- WORK REQUIRED
Taking the line that contains "blue cross: (202, 737)" as the first, copy exactly every line through the last line of the records, and nothing else.

- DATA SUPPLIED
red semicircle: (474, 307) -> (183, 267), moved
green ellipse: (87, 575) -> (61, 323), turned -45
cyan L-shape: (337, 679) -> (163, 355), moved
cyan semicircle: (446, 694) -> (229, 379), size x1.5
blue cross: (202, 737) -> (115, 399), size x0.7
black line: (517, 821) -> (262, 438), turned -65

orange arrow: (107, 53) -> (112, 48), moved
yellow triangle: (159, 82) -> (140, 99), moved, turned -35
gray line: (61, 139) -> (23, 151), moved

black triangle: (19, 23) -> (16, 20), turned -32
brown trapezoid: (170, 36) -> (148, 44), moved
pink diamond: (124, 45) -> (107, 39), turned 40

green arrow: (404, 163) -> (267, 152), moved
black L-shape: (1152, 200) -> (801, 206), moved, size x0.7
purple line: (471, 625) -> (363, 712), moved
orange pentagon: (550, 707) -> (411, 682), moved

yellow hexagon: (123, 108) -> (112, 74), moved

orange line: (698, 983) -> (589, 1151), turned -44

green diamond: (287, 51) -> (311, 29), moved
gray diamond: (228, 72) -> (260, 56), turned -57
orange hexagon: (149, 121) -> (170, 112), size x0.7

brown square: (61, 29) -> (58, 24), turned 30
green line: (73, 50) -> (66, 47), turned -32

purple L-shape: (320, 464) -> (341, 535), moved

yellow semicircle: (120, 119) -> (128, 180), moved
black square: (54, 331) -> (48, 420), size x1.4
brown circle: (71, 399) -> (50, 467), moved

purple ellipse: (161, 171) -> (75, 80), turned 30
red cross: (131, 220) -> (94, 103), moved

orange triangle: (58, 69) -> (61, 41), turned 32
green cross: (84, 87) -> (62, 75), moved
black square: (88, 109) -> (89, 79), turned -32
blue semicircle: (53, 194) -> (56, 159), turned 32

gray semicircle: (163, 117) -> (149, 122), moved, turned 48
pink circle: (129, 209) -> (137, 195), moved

- PROBLEM SOLUTION
blue cross: (202, 737) -> (115, 399), size x0.7
black line: (517, 821) -> (262, 438), turned -65

orange arrow: (107, 53) -> (112, 48), moved
yellow triangle: (159, 82) -> (140, 99), moved, turned -35
gray line: (61, 139) -> (23, 151), moved

black triangle: (19, 23) -> (16, 20), turned -32
brown trapezoid: (170, 36) -> (148, 44), moved
pink diamond: (124, 45) -> (107, 39), turned 40

green arrow: (404, 163) -> (267, 152), moved
black L-shape: (1152, 200) -> (801, 206), moved, size x0.7
purple line: (471, 625) -> (363, 712), moved
orange pentagon: (550, 707) -> (411, 682), moved

yellow hexagon: (123, 108) -> (112, 74), moved

orange line: (698, 983) -> (589, 1151), turned -44

green diamond: (287, 51) -> (311, 29), moved
gray diamond: (228, 72) -> (260, 56), turned -57
orange hexagon: (149, 121) -> (170, 112), size x0.7

brown square: (61, 29) -> (58, 24), turned 30
green line: (73, 50) -> (66, 47), turned -32

purple L-shape: (320, 464) -> (341, 535), moved

yellow semicircle: (120, 119) -> (128, 180), moved
black square: (54, 331) -> (48, 420), size x1.4
brown circle: (71, 399) -> (50, 467), moved

purple ellipse: (161, 171) -> (75, 80), turned 30
red cross: (131, 220) -> (94, 103), moved

orange triangle: (58, 69) -> (61, 41), turned 32
green cross: (84, 87) -> (62, 75), moved
black square: (88, 109) -> (89, 79), turned -32
blue semicircle: (53, 194) -> (56, 159), turned 32

gray semicircle: (163, 117) -> (149, 122), moved, turned 48
pink circle: (129, 209) -> (137, 195), moved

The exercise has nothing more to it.